Goal of the exercise |
Starting at the first line of the data and ending at the line with "(522, 132) = (705, 231): turquoise", copy each line exactly. Include both of those lines, but no pictures.

(Records from a data collection)
╭──
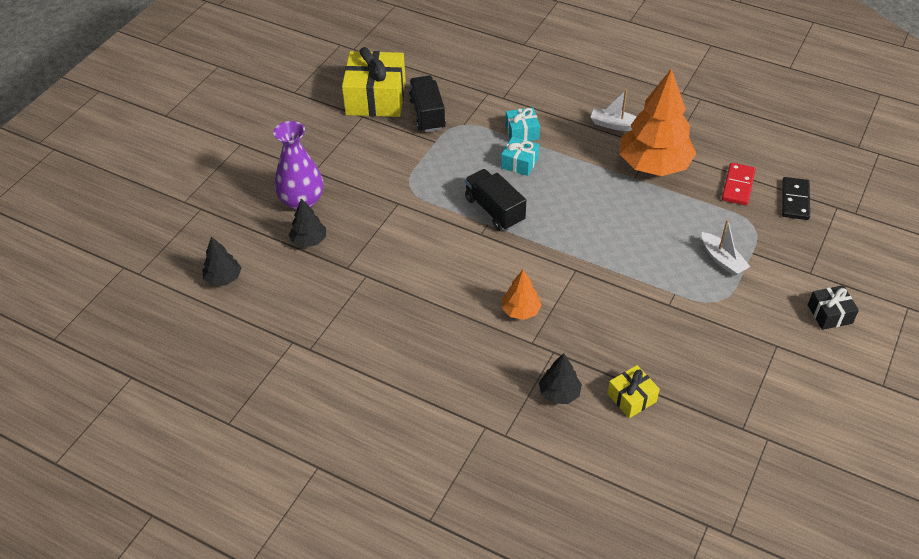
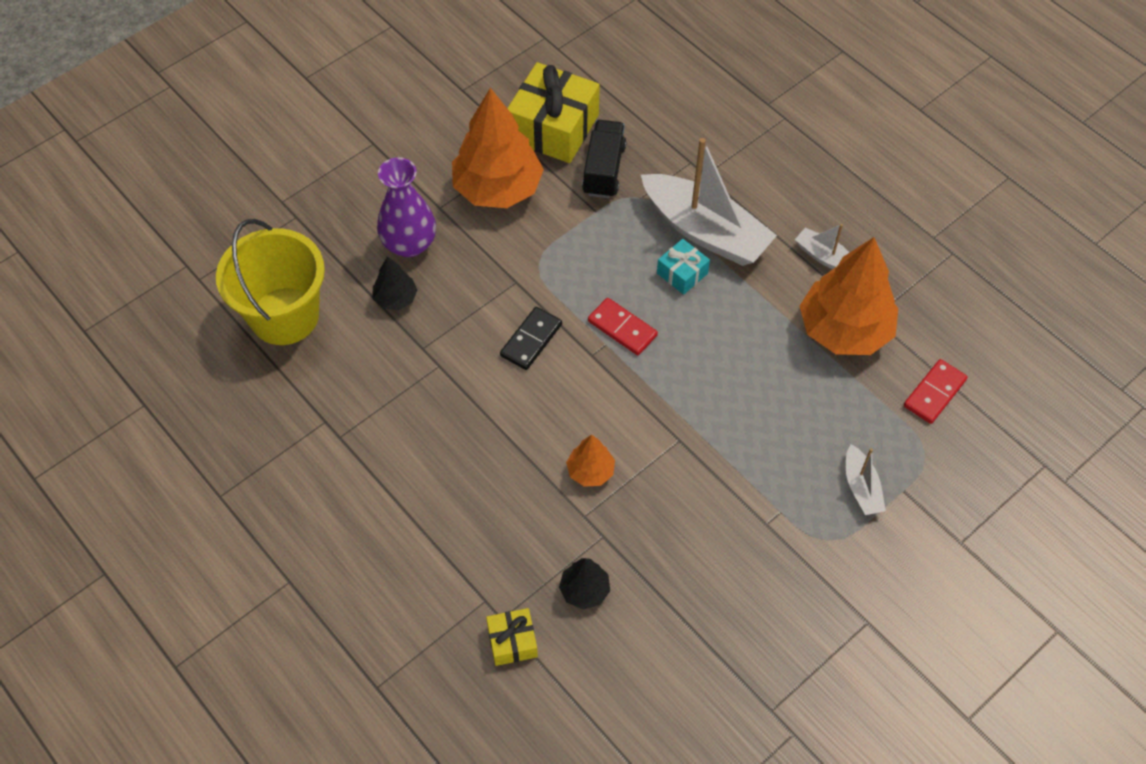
camera: 20 degrees right, 10 degrees up
(223, 278) = (284, 316): black tree -> yellow bucket
(353, 147) = (497, 188): none -> orange tree
(494, 210) = (622, 328): black truck -> red domino
(522, 132) = (705, 231): turquoise gift -> white boat
(631, 398) = (663, 626): yellow gift -> yellow gift (512, 641)
(795, 200) = (996, 437): black domino -> black domino (531, 340)
(829, 314) = (954, 605): black gift -> none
╰──
Output for this task |
camera: 20 degrees right, 10 degrees up
(223, 278) = (284, 316): black tree -> yellow bucket
(353, 147) = (497, 188): none -> orange tree
(494, 210) = (622, 328): black truck -> red domino
(522, 132) = (705, 231): turquoise gift -> white boat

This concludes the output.